- Opening Delimiter -

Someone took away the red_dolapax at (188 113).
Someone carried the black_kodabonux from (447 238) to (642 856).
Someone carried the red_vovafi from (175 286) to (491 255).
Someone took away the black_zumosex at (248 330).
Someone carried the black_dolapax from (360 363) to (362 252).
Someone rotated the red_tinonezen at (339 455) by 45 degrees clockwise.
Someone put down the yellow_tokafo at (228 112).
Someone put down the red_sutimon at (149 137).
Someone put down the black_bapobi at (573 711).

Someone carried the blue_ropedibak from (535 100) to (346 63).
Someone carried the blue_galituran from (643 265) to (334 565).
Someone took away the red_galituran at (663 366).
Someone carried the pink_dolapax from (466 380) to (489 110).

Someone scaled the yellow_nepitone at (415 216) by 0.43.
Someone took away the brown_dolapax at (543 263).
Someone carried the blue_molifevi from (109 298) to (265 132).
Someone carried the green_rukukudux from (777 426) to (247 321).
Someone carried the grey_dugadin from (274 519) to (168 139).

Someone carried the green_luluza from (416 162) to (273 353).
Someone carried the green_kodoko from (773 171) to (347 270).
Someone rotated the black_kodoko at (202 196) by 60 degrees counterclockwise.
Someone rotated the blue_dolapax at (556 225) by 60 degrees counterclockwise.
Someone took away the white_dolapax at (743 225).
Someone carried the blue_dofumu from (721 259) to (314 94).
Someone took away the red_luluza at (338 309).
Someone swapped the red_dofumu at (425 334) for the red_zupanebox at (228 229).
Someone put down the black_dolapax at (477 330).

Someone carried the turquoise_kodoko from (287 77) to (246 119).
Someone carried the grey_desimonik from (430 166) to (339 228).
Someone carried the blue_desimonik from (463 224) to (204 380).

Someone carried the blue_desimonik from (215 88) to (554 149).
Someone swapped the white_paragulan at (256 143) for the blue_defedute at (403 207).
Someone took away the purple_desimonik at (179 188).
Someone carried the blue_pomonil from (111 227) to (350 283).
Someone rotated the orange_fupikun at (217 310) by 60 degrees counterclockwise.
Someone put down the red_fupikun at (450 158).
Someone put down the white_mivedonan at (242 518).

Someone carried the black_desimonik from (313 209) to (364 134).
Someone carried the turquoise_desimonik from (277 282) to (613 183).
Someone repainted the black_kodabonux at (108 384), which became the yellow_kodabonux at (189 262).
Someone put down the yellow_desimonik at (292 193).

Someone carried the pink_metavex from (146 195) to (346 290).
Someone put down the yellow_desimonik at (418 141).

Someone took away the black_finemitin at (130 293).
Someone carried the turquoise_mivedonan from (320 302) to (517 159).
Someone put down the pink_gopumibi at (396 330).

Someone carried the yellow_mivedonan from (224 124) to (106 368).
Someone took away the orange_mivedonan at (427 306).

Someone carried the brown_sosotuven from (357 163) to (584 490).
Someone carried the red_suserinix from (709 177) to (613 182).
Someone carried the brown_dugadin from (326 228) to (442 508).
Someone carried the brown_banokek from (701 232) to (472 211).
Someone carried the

- Closing Delimiter -

__Problem__:
Write out every entry again so that each line matches the original exactly.

__Solution for this task__:
Someone took away the red_dolapax at (188 113).
Someone carried the black_kodabonux from (447 238) to (642 856).
Someone carried the red_vovafi from (175 286) to (491 255).
Someone took away the black_zumosex at (248 330).
Someone carried the black_dolapax from (360 363) to (362 252).
Someone rotated the red_tinonezen at (339 455) by 45 degrees clockwise.
Someone put down the yellow_tokafo at (228 112).
Someone put down the red_sutimon at (149 137).
Someone put down the black_bapobi at (573 711).

Someone carried the blue_ropedibak from (535 100) to (346 63).
Someone carried the blue_galituran from (643 265) to (334 565).
Someone took away the red_galituran at (663 366).
Someone carried the pink_dolapax from (466 380) to (489 110).

Someone scaled the yellow_nepitone at (415 216) by 0.43.
Someone took away the brown_dolapax at (543 263).
Someone carried the blue_molifevi from (109 298) to (265 132).
Someone carried the green_rukukudux from (777 426) to (247 321).
Someone carried the grey_dugadin from (274 519) to (168 139).

Someone carried the green_luluza from (416 162) to (273 353).
Someone carried the green_kodoko from (773 171) to (347 270).
Someone rotated the black_kodoko at (202 196) by 60 degrees counterclockwise.
Someone rotated the blue_dolapax at (556 225) by 60 degrees counterclockwise.
Someone took away the white_dolapax at (743 225).
Someone carried the blue_dofumu from (721 259) to (314 94).
Someone took away the red_luluza at (338 309).
Someone swapped the red_dofumu at (425 334) for the red_zupanebox at (228 229).
Someone put down the black_dolapax at (477 330).

Someone carried the turquoise_kodoko from (287 77) to (246 119).
Someone carried the grey_desimonik from (430 166) to (339 228).
Someone carried the blue_desimonik from (463 224) to (204 380).

Someone carried the blue_desimonik from (215 88) to (554 149).
Someone swapped the white_paragulan at (256 143) for the blue_defedute at (403 207).
Someone took away the purple_desimonik at (179 188).
Someone carried the blue_pomonil from (111 227) to (350 283).
Someone rotated the orange_fupikun at (217 310) by 60 degrees counterclockwise.
Someone put down the red_fupikun at (450 158).
Someone put down the white_mivedonan at (242 518).

Someone carried the black_desimonik from (313 209) to (364 134).
Someone carried the turquoise_desimonik from (277 282) to (613 183).
Someone repainted the black_kodabonux at (108 384), which became the yellow_kodabonux at (189 262).
Someone put down the yellow_desimonik at (292 193).

Someone carried the pink_metavex from (146 195) to (346 290).
Someone put down the yellow_desimonik at (418 141).

Someone took away the black_finemitin at (130 293).
Someone carried the turquoise_mivedonan from (320 302) to (517 159).
Someone put down the pink_gopumibi at (396 330).

Someone carried the yellow_mivedonan from (224 124) to (106 368).
Someone took away the orange_mivedonan at (427 306).

Someone carried the brown_sosotuven from (357 163) to (584 490).
Someone carried the red_suserinix from (709 177) to (613 182).
Someone carried the brown_dugadin from (326 228) to (442 508).
Someone carried the brown_banokek from (701 232) to (472 211).
Someone carried the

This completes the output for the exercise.